## [Exercise goal]
Reproduce word for word, from the entries below, the line with "yellow toothbrush: 3 -> 4", the line with "green tree: 9 -> 10", and every line between them, and nothing more.

## [Information]
>>>>

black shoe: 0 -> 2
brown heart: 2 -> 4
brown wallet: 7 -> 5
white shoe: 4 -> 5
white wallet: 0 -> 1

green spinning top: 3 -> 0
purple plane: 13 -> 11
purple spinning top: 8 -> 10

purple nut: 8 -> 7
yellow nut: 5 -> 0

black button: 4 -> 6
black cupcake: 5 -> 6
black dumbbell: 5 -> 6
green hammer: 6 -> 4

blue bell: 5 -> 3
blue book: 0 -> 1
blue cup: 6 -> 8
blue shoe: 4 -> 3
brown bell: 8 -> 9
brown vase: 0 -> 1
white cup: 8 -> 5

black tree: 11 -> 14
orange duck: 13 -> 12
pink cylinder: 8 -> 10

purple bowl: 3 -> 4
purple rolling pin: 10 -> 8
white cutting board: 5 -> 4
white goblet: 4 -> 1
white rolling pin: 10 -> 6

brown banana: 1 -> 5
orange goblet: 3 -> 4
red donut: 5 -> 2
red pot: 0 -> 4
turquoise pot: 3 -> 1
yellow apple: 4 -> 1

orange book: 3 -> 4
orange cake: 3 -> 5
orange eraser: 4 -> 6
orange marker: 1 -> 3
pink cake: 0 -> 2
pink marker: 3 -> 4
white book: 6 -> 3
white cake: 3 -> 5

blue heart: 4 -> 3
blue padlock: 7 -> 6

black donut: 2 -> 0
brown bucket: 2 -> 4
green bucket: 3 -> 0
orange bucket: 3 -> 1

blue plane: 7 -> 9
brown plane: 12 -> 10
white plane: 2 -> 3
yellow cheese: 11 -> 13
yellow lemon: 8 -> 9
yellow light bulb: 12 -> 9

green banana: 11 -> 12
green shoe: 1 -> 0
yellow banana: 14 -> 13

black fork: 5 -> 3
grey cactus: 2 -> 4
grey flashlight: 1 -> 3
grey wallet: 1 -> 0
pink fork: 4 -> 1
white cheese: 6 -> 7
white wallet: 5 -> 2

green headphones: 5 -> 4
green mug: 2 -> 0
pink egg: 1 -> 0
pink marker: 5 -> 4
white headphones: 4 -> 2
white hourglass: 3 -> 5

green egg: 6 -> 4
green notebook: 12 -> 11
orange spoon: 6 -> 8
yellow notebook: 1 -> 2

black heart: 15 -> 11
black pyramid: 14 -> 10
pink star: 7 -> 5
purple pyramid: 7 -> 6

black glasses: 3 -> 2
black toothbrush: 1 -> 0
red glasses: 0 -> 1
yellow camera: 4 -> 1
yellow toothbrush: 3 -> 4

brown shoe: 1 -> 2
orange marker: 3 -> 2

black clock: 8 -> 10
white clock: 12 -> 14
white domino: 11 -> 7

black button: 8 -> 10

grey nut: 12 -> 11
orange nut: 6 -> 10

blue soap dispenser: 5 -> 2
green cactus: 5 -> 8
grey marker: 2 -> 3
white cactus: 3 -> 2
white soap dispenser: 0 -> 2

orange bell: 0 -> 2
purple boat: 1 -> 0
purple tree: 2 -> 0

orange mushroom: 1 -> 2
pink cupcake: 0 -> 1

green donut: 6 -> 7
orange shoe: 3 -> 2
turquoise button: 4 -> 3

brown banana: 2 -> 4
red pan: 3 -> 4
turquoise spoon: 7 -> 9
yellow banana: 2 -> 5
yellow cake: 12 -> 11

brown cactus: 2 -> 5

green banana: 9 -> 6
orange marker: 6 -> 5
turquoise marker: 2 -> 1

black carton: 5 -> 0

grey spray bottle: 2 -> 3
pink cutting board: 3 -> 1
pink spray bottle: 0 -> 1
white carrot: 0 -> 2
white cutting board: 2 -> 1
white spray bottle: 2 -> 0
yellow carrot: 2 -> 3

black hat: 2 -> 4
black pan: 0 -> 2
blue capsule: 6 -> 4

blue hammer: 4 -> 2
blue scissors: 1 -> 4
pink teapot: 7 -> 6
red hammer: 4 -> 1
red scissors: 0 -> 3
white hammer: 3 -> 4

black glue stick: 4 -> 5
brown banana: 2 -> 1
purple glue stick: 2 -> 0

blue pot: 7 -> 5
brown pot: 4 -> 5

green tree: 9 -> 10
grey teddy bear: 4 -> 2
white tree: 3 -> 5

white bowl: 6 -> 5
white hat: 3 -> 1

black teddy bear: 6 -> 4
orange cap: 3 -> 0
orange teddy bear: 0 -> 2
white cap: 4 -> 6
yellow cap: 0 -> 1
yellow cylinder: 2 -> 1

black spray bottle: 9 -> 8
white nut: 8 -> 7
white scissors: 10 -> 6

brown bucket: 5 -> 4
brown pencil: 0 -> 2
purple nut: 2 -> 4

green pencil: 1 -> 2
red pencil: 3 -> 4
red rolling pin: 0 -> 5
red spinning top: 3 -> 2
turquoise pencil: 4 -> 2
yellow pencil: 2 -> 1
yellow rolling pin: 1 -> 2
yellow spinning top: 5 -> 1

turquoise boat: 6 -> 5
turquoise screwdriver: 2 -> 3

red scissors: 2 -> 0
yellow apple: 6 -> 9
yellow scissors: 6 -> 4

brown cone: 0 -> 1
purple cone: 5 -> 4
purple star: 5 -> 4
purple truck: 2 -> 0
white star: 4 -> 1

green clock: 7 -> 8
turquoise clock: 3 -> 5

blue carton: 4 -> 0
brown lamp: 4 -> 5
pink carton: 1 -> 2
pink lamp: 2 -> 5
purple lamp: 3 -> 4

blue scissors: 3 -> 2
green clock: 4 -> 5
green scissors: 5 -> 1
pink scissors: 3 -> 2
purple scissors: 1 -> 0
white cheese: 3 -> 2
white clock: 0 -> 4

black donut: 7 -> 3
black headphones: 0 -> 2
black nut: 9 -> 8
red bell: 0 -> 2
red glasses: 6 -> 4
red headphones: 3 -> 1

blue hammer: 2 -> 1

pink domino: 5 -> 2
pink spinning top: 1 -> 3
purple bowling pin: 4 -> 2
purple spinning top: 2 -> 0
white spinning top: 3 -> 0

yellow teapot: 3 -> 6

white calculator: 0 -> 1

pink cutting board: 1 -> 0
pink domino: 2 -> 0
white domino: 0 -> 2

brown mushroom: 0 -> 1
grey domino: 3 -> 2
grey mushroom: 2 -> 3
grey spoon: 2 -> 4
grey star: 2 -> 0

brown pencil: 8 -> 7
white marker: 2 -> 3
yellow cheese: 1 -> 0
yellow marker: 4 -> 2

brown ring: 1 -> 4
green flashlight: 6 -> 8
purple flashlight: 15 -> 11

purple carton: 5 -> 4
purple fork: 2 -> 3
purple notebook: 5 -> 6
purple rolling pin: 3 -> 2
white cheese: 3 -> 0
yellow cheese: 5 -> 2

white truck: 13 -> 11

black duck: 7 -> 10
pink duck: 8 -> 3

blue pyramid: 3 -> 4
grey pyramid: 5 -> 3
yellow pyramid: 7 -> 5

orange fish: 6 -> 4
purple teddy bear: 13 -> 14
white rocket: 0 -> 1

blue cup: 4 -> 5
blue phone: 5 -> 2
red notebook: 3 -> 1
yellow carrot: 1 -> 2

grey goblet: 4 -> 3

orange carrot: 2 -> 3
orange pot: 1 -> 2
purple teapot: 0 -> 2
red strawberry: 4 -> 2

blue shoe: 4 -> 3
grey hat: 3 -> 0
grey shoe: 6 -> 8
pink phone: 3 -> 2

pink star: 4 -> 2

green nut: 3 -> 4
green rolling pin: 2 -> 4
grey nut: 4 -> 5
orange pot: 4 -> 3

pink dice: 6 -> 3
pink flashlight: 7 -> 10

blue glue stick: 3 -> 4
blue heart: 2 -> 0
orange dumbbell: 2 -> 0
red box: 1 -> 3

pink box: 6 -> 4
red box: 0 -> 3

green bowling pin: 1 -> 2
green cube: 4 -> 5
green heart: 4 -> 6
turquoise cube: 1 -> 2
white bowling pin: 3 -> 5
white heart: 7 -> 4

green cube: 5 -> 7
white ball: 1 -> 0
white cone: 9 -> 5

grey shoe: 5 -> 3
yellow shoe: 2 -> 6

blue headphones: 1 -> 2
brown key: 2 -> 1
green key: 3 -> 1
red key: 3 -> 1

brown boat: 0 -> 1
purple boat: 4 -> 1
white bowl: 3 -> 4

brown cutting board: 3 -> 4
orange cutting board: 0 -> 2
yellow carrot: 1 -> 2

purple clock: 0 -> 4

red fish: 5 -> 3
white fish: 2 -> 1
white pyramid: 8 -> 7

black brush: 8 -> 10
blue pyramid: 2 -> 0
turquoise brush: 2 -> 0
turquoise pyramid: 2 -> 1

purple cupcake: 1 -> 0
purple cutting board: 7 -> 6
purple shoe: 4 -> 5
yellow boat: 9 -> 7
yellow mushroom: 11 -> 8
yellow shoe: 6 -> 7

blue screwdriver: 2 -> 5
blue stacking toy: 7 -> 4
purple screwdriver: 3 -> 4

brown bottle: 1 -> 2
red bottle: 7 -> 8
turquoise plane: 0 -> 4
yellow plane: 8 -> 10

<<<<

## [Answer for the task]
yellow toothbrush: 3 -> 4

brown shoe: 1 -> 2
orange marker: 3 -> 2

black clock: 8 -> 10
white clock: 12 -> 14
white domino: 11 -> 7

black button: 8 -> 10

grey nut: 12 -> 11
orange nut: 6 -> 10

blue soap dispenser: 5 -> 2
green cactus: 5 -> 8
grey marker: 2 -> 3
white cactus: 3 -> 2
white soap dispenser: 0 -> 2

orange bell: 0 -> 2
purple boat: 1 -> 0
purple tree: 2 -> 0

orange mushroom: 1 -> 2
pink cupcake: 0 -> 1

green donut: 6 -> 7
orange shoe: 3 -> 2
turquoise button: 4 -> 3

brown banana: 2 -> 4
red pan: 3 -> 4
turquoise spoon: 7 -> 9
yellow banana: 2 -> 5
yellow cake: 12 -> 11

brown cactus: 2 -> 5

green banana: 9 -> 6
orange marker: 6 -> 5
turquoise marker: 2 -> 1

black carton: 5 -> 0

grey spray bottle: 2 -> 3
pink cutting board: 3 -> 1
pink spray bottle: 0 -> 1
white carrot: 0 -> 2
white cutting board: 2 -> 1
white spray bottle: 2 -> 0
yellow carrot: 2 -> 3

black hat: 2 -> 4
black pan: 0 -> 2
blue capsule: 6 -> 4

blue hammer: 4 -> 2
blue scissors: 1 -> 4
pink teapot: 7 -> 6
red hammer: 4 -> 1
red scissors: 0 -> 3
white hammer: 3 -> 4

black glue stick: 4 -> 5
brown banana: 2 -> 1
purple glue stick: 2 -> 0

blue pot: 7 -> 5
brown pot: 4 -> 5

green tree: 9 -> 10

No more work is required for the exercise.